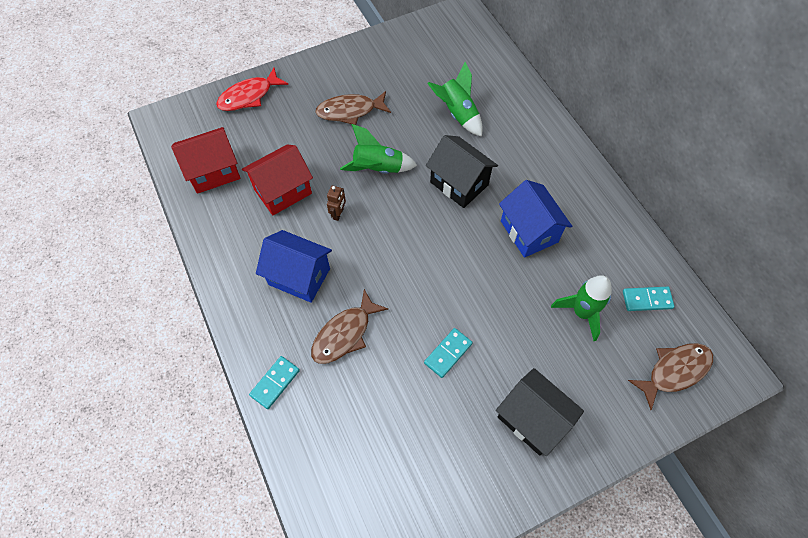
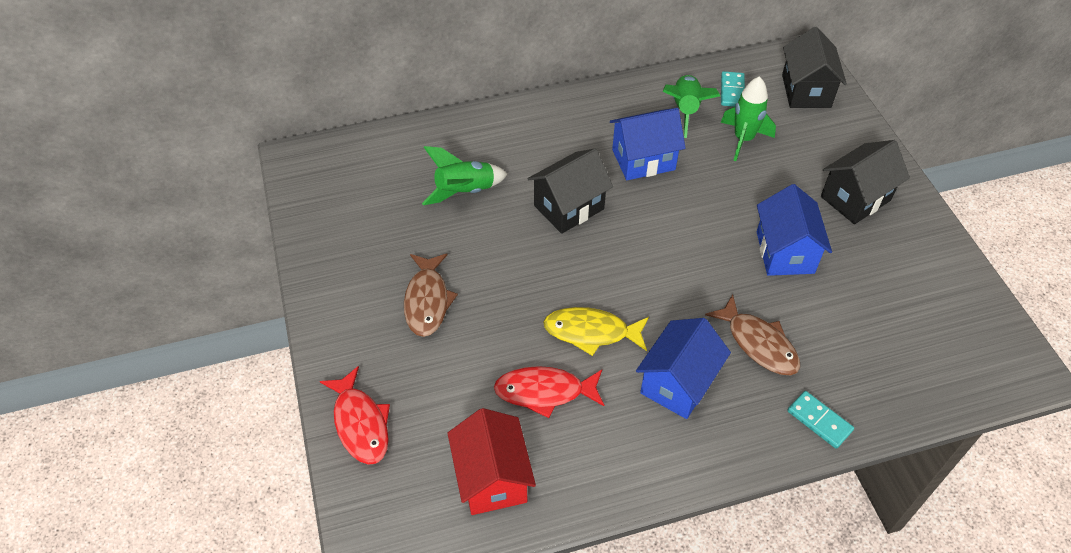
camera: 80 degrees left, 10 degrees down
(283, 191) = (544, 392): red house -> red fish
(338, 214) = (591, 332): brown robot -> yellow fish
(377, 169) = (530, 282): green rocket -> green rocket (685, 110)
(448, 353) = (785, 252): turquoise domino -> blue house
(674, 371) = (806, 91): brown fish -> black house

::::

Task – Which lines of the entries above contain the word "fish"? Copy each of them.

Answer box –
(283, 191) = (544, 392): red house -> red fish
(338, 214) = (591, 332): brown robot -> yellow fish
(674, 371) = (806, 91): brown fish -> black house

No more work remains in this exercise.